▼
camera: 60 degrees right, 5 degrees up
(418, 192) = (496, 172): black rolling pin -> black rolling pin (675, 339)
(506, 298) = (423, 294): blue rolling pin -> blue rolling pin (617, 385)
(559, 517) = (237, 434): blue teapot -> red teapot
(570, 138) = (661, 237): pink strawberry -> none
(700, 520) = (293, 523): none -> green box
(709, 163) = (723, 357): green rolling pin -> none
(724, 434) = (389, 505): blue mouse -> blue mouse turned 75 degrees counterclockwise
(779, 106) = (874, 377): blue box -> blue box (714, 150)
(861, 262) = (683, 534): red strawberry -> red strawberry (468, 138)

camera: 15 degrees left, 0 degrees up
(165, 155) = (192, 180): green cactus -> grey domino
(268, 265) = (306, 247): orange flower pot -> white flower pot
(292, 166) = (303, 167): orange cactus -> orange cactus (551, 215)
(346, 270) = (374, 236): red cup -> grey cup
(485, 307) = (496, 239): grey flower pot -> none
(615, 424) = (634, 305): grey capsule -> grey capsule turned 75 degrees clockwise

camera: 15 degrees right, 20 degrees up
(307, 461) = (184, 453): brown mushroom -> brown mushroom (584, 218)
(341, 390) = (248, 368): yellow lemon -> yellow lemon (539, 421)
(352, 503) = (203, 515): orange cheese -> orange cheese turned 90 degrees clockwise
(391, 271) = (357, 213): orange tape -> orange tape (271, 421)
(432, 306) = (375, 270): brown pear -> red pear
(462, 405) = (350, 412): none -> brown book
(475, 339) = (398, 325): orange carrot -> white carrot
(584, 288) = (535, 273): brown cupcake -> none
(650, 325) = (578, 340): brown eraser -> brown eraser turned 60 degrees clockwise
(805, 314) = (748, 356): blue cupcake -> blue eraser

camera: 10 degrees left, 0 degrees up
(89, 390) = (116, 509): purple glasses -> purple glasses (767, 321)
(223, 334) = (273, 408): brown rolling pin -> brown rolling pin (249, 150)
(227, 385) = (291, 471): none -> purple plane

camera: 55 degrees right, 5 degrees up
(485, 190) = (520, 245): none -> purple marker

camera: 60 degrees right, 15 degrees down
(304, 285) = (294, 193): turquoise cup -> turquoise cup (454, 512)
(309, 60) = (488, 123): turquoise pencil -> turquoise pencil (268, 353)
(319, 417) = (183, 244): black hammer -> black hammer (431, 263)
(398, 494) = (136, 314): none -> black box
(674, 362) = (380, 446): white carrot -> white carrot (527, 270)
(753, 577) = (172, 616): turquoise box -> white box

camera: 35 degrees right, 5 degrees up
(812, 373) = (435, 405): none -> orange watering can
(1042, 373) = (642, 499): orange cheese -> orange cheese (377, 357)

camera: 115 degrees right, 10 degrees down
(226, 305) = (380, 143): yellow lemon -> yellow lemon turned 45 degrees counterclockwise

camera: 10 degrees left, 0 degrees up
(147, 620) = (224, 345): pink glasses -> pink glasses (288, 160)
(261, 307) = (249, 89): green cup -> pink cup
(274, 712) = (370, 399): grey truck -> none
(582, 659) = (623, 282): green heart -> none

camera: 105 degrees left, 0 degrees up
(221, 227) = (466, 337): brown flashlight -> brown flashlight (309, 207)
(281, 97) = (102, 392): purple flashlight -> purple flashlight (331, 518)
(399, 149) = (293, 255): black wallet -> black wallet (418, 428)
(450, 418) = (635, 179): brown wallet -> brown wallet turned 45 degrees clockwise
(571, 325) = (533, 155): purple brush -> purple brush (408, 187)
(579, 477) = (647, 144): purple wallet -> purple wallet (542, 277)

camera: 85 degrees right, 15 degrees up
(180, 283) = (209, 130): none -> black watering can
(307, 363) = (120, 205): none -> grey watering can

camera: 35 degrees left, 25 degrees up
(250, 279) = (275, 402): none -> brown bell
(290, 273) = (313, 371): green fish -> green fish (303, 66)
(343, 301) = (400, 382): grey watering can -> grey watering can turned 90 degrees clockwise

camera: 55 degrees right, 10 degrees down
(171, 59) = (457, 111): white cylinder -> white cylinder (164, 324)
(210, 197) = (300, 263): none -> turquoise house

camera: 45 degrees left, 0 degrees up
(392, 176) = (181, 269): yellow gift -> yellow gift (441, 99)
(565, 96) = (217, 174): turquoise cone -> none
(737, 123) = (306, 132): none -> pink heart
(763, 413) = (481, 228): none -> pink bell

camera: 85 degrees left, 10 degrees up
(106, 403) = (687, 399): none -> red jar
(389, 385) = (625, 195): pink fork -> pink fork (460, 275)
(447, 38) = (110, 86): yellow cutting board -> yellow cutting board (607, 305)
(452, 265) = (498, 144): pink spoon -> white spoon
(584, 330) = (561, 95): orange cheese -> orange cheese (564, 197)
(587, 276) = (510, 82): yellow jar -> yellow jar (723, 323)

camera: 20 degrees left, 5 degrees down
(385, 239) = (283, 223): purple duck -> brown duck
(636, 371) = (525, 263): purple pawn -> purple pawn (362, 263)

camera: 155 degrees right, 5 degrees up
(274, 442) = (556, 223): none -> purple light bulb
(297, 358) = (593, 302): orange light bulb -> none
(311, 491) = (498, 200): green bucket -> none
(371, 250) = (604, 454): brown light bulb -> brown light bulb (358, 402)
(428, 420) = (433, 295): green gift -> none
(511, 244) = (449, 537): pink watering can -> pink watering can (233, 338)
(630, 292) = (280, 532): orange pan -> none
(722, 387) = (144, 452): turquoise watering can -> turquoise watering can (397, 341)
▲
# What is required:
Repeat all the material exactly as it stands.

# Response below:
camera: 60 degrees right, 5 degrees up
(418, 192) = (496, 172): black rolling pin -> black rolling pin (675, 339)
(506, 298) = (423, 294): blue rolling pin -> blue rolling pin (617, 385)
(559, 517) = (237, 434): blue teapot -> red teapot
(570, 138) = (661, 237): pink strawberry -> none
(700, 520) = (293, 523): none -> green box
(709, 163) = (723, 357): green rolling pin -> none
(724, 434) = (389, 505): blue mouse -> blue mouse turned 75 degrees counterclockwise
(779, 106) = (874, 377): blue box -> blue box (714, 150)
(861, 262) = (683, 534): red strawberry -> red strawberry (468, 138)

camera: 15 degrees left, 0 degrees up
(165, 155) = (192, 180): green cactus -> grey domino
(268, 265) = (306, 247): orange flower pot -> white flower pot
(292, 166) = (303, 167): orange cactus -> orange cactus (551, 215)
(346, 270) = (374, 236): red cup -> grey cup
(485, 307) = (496, 239): grey flower pot -> none
(615, 424) = (634, 305): grey capsule -> grey capsule turned 75 degrees clockwise

camera: 15 degrees right, 20 degrees up
(307, 461) = (184, 453): brown mushroom -> brown mushroom (584, 218)
(341, 390) = (248, 368): yellow lemon -> yellow lemon (539, 421)
(352, 503) = (203, 515): orange cheese -> orange cheese turned 90 degrees clockwise
(391, 271) = (357, 213): orange tape -> orange tape (271, 421)
(432, 306) = (375, 270): brown pear -> red pear
(462, 405) = (350, 412): none -> brown book
(475, 339) = (398, 325): orange carrot -> white carrot
(584, 288) = (535, 273): brown cupcake -> none
(650, 325) = (578, 340): brown eraser -> brown eraser turned 60 degrees clockwise
(805, 314) = (748, 356): blue cupcake -> blue eraser

camera: 10 degrees left, 0 degrees up
(89, 390) = (116, 509): purple glasses -> purple glasses (767, 321)
(223, 334) = (273, 408): brown rolling pin -> brown rolling pin (249, 150)
(227, 385) = (291, 471): none -> purple plane

camera: 55 degrees right, 5 degrees up
(485, 190) = (520, 245): none -> purple marker

camera: 60 degrees right, 15 degrees down
(304, 285) = (294, 193): turquoise cup -> turquoise cup (454, 512)
(309, 60) = (488, 123): turquoise pencil -> turquoise pencil (268, 353)
(319, 417) = (183, 244): black hammer -> black hammer (431, 263)
(398, 494) = (136, 314): none -> black box
(674, 362) = (380, 446): white carrot -> white carrot (527, 270)
(753, 577) = (172, 616): turquoise box -> white box

camera: 35 degrees right, 5 degrees up
(812, 373) = (435, 405): none -> orange watering can
(1042, 373) = (642, 499): orange cheese -> orange cheese (377, 357)

camera: 115 degrees right, 10 degrees down
(226, 305) = (380, 143): yellow lemon -> yellow lemon turned 45 degrees counterclockwise

camera: 10 degrees left, 0 degrees up
(147, 620) = (224, 345): pink glasses -> pink glasses (288, 160)
(261, 307) = (249, 89): green cup -> pink cup
(274, 712) = (370, 399): grey truck -> none
(582, 659) = (623, 282): green heart -> none

camera: 105 degrees left, 0 degrees up
(221, 227) = (466, 337): brown flashlight -> brown flashlight (309, 207)
(281, 97) = (102, 392): purple flashlight -> purple flashlight (331, 518)
(399, 149) = (293, 255): black wallet -> black wallet (418, 428)
(450, 418) = (635, 179): brown wallet -> brown wallet turned 45 degrees clockwise
(571, 325) = (533, 155): purple brush -> purple brush (408, 187)
(579, 477) = (647, 144): purple wallet -> purple wallet (542, 277)

camera: 85 degrees right, 15 degrees up
(180, 283) = (209, 130): none -> black watering can
(307, 363) = (120, 205): none -> grey watering can

camera: 35 degrees left, 25 degrees up
(250, 279) = (275, 402): none -> brown bell
(290, 273) = (313, 371): green fish -> green fish (303, 66)
(343, 301) = (400, 382): grey watering can -> grey watering can turned 90 degrees clockwise

camera: 55 degrees right, 10 degrees down
(171, 59) = (457, 111): white cylinder -> white cylinder (164, 324)
(210, 197) = (300, 263): none -> turquoise house

camera: 45 degrees left, 0 degrees up
(392, 176) = (181, 269): yellow gift -> yellow gift (441, 99)
(565, 96) = (217, 174): turquoise cone -> none
(737, 123) = (306, 132): none -> pink heart
(763, 413) = (481, 228): none -> pink bell

camera: 85 degrees left, 10 degrees up
(106, 403) = (687, 399): none -> red jar
(389, 385) = (625, 195): pink fork -> pink fork (460, 275)
(447, 38) = (110, 86): yellow cutting board -> yellow cutting board (607, 305)
(452, 265) = (498, 144): pink spoon -> white spoon
(584, 330) = (561, 95): orange cheese -> orange cheese (564, 197)
(587, 276) = (510, 82): yellow jar -> yellow jar (723, 323)

camera: 20 degrees left, 5 degrees down
(385, 239) = (283, 223): purple duck -> brown duck
(636, 371) = (525, 263): purple pawn -> purple pawn (362, 263)

camera: 155 degrees right, 5 degrees up
(274, 442) = (556, 223): none -> purple light bulb
(297, 358) = (593, 302): orange light bulb -> none
(311, 491) = (498, 200): green bucket -> none
(371, 250) = (604, 454): brown light bulb -> brown light bulb (358, 402)
(428, 420) = (433, 295): green gift -> none
(511, 244) = (449, 537): pink watering can -> pink watering can (233, 338)
(630, 292) = (280, 532): orange pan -> none
(722, 387) = (144, 452): turquoise watering can -> turquoise watering can (397, 341)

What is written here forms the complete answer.